------ Record excerpts

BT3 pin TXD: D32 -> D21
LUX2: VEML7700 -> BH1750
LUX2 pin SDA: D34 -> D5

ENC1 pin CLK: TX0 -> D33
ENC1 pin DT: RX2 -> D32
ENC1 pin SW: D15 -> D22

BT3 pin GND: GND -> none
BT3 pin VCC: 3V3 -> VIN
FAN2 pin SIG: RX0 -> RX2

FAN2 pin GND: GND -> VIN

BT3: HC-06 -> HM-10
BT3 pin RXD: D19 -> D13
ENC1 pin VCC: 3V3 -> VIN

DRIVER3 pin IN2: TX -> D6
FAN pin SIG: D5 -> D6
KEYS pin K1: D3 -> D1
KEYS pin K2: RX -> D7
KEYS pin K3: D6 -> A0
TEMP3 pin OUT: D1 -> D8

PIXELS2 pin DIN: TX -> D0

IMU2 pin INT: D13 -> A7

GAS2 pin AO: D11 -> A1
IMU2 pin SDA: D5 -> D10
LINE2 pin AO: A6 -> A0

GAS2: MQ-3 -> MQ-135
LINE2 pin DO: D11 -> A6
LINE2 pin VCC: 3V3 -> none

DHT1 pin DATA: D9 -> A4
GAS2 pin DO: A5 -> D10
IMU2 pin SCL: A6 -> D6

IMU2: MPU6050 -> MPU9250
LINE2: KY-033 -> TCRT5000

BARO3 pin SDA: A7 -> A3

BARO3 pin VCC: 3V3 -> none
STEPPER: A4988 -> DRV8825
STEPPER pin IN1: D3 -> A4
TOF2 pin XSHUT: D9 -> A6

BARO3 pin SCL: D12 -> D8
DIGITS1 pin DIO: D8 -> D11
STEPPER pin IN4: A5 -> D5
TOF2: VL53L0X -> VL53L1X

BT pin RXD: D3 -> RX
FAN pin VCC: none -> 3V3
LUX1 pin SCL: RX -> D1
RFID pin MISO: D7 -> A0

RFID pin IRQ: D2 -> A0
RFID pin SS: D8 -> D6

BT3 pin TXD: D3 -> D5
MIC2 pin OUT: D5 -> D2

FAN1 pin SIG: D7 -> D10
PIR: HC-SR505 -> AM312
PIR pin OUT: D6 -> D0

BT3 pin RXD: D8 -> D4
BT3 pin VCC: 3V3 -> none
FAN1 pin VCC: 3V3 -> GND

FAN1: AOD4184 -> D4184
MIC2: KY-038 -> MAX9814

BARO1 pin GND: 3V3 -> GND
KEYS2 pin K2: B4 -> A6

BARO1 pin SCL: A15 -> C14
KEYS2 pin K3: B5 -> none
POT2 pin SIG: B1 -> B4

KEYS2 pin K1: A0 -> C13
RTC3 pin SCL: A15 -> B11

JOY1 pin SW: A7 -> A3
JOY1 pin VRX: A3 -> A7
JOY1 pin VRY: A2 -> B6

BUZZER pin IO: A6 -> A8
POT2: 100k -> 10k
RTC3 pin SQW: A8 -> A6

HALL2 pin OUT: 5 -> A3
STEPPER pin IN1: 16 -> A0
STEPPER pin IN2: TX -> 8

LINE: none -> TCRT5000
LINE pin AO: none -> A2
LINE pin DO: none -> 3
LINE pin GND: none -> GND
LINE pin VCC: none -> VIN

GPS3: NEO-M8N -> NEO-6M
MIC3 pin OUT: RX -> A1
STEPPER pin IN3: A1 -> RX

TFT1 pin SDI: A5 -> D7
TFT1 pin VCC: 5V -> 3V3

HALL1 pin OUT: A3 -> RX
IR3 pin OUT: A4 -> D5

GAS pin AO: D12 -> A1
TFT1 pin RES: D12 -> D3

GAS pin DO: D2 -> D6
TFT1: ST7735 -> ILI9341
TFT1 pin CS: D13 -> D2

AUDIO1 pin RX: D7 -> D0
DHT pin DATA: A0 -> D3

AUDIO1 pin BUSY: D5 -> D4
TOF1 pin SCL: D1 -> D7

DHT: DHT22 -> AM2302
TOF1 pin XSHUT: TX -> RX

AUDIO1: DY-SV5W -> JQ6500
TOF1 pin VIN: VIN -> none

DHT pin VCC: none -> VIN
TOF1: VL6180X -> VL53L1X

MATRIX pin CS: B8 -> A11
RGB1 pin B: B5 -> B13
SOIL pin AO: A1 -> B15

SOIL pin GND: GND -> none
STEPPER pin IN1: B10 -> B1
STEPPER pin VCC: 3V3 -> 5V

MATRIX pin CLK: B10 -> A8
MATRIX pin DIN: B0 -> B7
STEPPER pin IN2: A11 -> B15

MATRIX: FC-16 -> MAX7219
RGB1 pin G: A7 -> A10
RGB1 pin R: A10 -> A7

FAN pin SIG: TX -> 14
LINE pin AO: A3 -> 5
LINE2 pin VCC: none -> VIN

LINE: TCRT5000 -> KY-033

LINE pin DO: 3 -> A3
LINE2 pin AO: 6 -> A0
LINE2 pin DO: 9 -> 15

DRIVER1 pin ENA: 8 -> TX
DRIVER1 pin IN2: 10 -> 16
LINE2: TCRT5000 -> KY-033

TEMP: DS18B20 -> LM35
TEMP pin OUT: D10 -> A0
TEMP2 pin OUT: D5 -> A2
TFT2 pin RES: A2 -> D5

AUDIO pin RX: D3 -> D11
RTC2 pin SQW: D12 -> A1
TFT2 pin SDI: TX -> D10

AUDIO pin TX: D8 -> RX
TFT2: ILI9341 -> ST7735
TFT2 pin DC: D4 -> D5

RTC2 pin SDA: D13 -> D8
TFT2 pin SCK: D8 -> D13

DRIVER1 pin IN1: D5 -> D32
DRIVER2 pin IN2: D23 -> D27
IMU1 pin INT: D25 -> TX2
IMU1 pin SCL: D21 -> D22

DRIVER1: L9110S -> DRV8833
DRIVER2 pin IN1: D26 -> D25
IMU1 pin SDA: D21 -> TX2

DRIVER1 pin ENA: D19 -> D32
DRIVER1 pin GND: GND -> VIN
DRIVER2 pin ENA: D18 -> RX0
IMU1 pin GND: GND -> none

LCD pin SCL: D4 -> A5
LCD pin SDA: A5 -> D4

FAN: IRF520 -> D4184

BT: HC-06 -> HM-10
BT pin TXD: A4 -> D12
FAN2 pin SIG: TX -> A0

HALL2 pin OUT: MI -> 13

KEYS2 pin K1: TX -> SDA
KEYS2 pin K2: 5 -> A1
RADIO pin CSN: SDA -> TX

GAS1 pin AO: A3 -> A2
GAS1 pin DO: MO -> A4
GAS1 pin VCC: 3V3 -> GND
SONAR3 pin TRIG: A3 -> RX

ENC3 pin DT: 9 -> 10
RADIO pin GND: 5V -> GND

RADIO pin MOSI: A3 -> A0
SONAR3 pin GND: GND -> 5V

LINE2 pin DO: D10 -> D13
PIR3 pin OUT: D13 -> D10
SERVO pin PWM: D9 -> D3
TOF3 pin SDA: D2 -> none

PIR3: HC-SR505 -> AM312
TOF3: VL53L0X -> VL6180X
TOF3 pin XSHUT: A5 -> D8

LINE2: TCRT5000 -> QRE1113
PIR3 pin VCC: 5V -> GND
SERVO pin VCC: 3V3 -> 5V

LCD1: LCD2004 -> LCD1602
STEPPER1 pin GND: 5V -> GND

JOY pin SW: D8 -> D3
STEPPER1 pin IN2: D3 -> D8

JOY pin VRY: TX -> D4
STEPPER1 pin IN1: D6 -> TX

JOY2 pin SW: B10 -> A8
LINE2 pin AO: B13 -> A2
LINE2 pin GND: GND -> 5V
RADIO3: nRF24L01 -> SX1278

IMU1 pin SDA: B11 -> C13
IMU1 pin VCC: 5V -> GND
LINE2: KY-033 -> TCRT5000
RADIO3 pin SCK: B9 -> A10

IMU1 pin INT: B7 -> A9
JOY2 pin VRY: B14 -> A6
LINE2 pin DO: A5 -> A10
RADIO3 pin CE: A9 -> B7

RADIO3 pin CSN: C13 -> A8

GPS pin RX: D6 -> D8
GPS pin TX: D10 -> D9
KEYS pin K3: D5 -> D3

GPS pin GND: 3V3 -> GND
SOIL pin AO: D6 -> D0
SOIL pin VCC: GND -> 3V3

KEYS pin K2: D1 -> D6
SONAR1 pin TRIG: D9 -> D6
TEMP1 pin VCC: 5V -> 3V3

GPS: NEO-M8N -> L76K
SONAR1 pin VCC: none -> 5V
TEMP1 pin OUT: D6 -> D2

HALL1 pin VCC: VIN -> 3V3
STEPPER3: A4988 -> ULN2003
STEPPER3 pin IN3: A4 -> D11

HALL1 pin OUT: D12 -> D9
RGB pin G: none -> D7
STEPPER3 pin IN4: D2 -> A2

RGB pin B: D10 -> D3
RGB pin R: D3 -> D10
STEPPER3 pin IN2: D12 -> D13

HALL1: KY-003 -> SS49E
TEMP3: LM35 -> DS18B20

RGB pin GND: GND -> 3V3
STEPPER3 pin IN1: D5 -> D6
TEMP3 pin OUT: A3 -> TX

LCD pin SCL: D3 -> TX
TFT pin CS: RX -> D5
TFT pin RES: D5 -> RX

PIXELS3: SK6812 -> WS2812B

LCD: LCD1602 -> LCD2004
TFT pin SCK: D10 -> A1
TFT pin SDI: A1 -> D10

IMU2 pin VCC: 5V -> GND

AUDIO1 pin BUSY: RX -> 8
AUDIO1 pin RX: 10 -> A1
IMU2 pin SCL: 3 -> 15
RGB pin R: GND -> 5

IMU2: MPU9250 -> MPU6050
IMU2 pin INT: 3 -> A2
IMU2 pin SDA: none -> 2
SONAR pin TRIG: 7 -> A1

------------

_Task_. Print again the lines of the entries above that fall between the line holding "LINE pin AO: none -> A2" and the line holding "TOF1 pin XSHUT: TX -> RX", inclusive, exactly as they stand.

_Output of the exercise_.
LINE pin AO: none -> A2
LINE pin DO: none -> 3
LINE pin GND: none -> GND
LINE pin VCC: none -> VIN

GPS3: NEO-M8N -> NEO-6M
MIC3 pin OUT: RX -> A1
STEPPER pin IN3: A1 -> RX

TFT1 pin SDI: A5 -> D7
TFT1 pin VCC: 5V -> 3V3

HALL1 pin OUT: A3 -> RX
IR3 pin OUT: A4 -> D5

GAS pin AO: D12 -> A1
TFT1 pin RES: D12 -> D3

GAS pin DO: D2 -> D6
TFT1: ST7735 -> ILI9341
TFT1 pin CS: D13 -> D2

AUDIO1 pin RX: D7 -> D0
DHT pin DATA: A0 -> D3

AUDIO1 pin BUSY: D5 -> D4
TOF1 pin SCL: D1 -> D7

DHT: DHT22 -> AM2302
TOF1 pin XSHUT: TX -> RX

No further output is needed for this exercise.